• **YOUR ASSIGNMENT**: Copy nothing from the entries below except the lines from the one containing "HALL pin OUT: D12 -> RX0" through the one containing "DRIVER2 pin IN1: RX -> SDA", and copy those exactly.

• **PROVIDED MATERIAL**:
━━━━━━━━━━━━━━━━

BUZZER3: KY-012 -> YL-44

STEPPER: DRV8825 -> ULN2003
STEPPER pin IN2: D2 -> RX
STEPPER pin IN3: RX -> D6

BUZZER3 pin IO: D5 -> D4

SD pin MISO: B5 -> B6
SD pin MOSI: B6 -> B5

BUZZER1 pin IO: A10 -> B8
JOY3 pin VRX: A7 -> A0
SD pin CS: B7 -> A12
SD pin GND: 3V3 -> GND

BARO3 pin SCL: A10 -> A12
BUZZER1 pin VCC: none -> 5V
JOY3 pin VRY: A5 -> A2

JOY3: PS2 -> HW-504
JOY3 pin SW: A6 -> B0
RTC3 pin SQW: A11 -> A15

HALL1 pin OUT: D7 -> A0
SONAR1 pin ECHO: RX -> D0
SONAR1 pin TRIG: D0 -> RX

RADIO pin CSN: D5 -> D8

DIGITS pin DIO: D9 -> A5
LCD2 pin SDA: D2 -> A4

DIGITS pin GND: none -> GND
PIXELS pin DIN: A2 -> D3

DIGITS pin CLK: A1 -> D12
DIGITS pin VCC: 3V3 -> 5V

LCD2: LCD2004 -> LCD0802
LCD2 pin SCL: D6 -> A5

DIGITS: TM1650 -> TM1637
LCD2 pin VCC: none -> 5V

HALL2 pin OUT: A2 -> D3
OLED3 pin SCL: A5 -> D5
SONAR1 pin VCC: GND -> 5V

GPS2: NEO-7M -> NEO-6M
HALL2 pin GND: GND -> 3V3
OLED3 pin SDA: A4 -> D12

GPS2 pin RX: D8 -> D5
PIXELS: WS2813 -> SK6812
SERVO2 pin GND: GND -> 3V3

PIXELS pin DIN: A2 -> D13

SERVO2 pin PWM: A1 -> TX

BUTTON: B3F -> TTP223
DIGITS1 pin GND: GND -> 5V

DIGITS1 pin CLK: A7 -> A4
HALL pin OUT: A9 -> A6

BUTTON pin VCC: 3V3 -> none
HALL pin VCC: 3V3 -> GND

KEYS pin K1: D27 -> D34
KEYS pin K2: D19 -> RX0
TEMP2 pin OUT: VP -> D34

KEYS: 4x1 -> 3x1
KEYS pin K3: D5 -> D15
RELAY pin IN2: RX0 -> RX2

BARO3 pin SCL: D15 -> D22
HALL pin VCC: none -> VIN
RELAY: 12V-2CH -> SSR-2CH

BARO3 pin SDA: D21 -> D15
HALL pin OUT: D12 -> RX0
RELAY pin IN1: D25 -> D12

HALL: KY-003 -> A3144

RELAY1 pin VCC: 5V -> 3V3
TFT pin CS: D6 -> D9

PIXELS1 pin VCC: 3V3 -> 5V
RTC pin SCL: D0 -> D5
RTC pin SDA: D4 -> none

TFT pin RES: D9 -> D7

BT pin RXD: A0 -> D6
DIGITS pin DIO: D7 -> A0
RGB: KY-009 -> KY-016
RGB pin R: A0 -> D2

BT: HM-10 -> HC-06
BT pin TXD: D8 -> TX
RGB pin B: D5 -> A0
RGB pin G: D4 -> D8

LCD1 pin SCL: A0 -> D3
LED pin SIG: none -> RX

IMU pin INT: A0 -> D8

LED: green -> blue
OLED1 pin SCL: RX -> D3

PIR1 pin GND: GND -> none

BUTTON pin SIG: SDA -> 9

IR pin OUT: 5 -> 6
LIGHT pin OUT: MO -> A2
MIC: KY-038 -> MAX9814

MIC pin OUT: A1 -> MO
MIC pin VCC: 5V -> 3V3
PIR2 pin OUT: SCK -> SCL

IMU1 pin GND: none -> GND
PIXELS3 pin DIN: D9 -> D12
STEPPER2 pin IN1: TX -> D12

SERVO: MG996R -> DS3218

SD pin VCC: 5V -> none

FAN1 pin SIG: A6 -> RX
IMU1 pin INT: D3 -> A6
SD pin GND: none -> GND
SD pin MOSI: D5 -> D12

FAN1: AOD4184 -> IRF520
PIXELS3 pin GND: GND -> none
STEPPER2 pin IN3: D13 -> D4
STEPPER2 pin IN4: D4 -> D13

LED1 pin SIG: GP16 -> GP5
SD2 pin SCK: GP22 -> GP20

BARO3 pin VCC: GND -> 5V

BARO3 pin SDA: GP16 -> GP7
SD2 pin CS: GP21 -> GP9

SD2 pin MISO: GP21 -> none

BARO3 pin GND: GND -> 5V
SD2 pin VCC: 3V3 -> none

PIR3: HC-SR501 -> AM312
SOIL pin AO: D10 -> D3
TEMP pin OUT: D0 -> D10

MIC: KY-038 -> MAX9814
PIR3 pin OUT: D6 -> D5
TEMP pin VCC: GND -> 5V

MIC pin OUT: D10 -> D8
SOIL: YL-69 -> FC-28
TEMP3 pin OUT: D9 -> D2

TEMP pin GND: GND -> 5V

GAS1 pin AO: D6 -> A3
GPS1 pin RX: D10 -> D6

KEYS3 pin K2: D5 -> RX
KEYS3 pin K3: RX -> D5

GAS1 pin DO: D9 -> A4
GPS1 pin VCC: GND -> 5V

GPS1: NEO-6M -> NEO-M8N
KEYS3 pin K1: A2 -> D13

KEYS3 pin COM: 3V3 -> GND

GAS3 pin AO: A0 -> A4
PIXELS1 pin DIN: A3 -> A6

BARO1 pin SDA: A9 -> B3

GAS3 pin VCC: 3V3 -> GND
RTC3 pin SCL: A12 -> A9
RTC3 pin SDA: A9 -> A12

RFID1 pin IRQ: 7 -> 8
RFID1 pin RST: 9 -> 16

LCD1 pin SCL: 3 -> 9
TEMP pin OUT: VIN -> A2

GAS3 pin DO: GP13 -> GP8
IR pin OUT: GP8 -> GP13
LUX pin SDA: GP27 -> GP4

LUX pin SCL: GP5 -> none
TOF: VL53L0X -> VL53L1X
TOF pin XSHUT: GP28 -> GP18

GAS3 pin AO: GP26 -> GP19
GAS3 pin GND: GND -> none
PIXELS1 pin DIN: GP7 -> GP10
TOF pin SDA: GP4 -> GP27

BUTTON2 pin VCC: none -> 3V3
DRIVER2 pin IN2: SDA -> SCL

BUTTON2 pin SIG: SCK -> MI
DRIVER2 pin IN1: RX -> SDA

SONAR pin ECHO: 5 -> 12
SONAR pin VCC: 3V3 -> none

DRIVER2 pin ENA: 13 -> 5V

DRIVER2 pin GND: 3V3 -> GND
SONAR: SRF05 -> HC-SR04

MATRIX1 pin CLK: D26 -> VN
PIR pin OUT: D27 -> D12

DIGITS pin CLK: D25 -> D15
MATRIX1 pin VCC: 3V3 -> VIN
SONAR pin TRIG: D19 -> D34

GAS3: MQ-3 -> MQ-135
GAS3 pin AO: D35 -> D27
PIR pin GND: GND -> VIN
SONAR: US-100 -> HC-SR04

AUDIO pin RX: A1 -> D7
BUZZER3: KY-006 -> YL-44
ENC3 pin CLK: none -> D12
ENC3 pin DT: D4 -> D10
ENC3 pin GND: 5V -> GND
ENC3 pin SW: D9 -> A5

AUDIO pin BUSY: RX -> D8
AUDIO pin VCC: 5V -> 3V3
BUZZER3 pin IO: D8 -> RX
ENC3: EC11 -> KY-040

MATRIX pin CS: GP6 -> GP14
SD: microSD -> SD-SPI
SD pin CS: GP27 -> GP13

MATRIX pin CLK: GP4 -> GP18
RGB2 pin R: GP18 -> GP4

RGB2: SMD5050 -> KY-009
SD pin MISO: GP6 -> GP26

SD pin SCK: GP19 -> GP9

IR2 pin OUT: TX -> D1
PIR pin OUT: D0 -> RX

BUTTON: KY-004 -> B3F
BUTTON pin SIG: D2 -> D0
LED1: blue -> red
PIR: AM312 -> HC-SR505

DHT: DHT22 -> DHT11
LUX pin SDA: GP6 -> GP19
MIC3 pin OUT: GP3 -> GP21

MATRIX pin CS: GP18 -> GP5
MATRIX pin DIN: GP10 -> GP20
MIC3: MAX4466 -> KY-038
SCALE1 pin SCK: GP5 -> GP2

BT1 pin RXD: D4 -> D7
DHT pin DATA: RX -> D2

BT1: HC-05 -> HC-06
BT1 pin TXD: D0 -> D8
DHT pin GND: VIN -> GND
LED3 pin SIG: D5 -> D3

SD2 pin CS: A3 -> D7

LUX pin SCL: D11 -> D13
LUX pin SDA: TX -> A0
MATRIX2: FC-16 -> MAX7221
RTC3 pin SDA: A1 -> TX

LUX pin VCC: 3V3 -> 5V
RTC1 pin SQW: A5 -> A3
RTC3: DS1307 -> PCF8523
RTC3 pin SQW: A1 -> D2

━━━━━━━━━━━━━━━━

• **ANSWER SECTION**:
HALL pin OUT: D12 -> RX0
RELAY pin IN1: D25 -> D12

HALL: KY-003 -> A3144

RELAY1 pin VCC: 5V -> 3V3
TFT pin CS: D6 -> D9

PIXELS1 pin VCC: 3V3 -> 5V
RTC pin SCL: D0 -> D5
RTC pin SDA: D4 -> none

TFT pin RES: D9 -> D7

BT pin RXD: A0 -> D6
DIGITS pin DIO: D7 -> A0
RGB: KY-009 -> KY-016
RGB pin R: A0 -> D2

BT: HM-10 -> HC-06
BT pin TXD: D8 -> TX
RGB pin B: D5 -> A0
RGB pin G: D4 -> D8

LCD1 pin SCL: A0 -> D3
LED pin SIG: none -> RX

IMU pin INT: A0 -> D8

LED: green -> blue
OLED1 pin SCL: RX -> D3

PIR1 pin GND: GND -> none

BUTTON pin SIG: SDA -> 9

IR pin OUT: 5 -> 6
LIGHT pin OUT: MO -> A2
MIC: KY-038 -> MAX9814

MIC pin OUT: A1 -> MO
MIC pin VCC: 5V -> 3V3
PIR2 pin OUT: SCK -> SCL

IMU1 pin GND: none -> GND
PIXELS3 pin DIN: D9 -> D12
STEPPER2 pin IN1: TX -> D12

SERVO: MG996R -> DS3218

SD pin VCC: 5V -> none

FAN1 pin SIG: A6 -> RX
IMU1 pin INT: D3 -> A6
SD pin GND: none -> GND
SD pin MOSI: D5 -> D12

FAN1: AOD4184 -> IRF520
PIXELS3 pin GND: GND -> none
STEPPER2 pin IN3: D13 -> D4
STEPPER2 pin IN4: D4 -> D13

LED1 pin SIG: GP16 -> GP5
SD2 pin SCK: GP22 -> GP20

BARO3 pin VCC: GND -> 5V

BARO3 pin SDA: GP16 -> GP7
SD2 pin CS: GP21 -> GP9

SD2 pin MISO: GP21 -> none

BARO3 pin GND: GND -> 5V
SD2 pin VCC: 3V3 -> none

PIR3: HC-SR501 -> AM312
SOIL pin AO: D10 -> D3
TEMP pin OUT: D0 -> D10

MIC: KY-038 -> MAX9814
PIR3 pin OUT: D6 -> D5
TEMP pin VCC: GND -> 5V

MIC pin OUT: D10 -> D8
SOIL: YL-69 -> FC-28
TEMP3 pin OUT: D9 -> D2

TEMP pin GND: GND -> 5V

GAS1 pin AO: D6 -> A3
GPS1 pin RX: D10 -> D6

KEYS3 pin K2: D5 -> RX
KEYS3 pin K3: RX -> D5

GAS1 pin DO: D9 -> A4
GPS1 pin VCC: GND -> 5V

GPS1: NEO-6M -> NEO-M8N
KEYS3 pin K1: A2 -> D13

KEYS3 pin COM: 3V3 -> GND

GAS3 pin AO: A0 -> A4
PIXELS1 pin DIN: A3 -> A6

BARO1 pin SDA: A9 -> B3

GAS3 pin VCC: 3V3 -> GND
RTC3 pin SCL: A12 -> A9
RTC3 pin SDA: A9 -> A12

RFID1 pin IRQ: 7 -> 8
RFID1 pin RST: 9 -> 16

LCD1 pin SCL: 3 -> 9
TEMP pin OUT: VIN -> A2

GAS3 pin DO: GP13 -> GP8
IR pin OUT: GP8 -> GP13
LUX pin SDA: GP27 -> GP4

LUX pin SCL: GP5 -> none
TOF: VL53L0X -> VL53L1X
TOF pin XSHUT: GP28 -> GP18

GAS3 pin AO: GP26 -> GP19
GAS3 pin GND: GND -> none
PIXELS1 pin DIN: GP7 -> GP10
TOF pin SDA: GP4 -> GP27

BUTTON2 pin VCC: none -> 3V3
DRIVER2 pin IN2: SDA -> SCL

BUTTON2 pin SIG: SCK -> MI
DRIVER2 pin IN1: RX -> SDA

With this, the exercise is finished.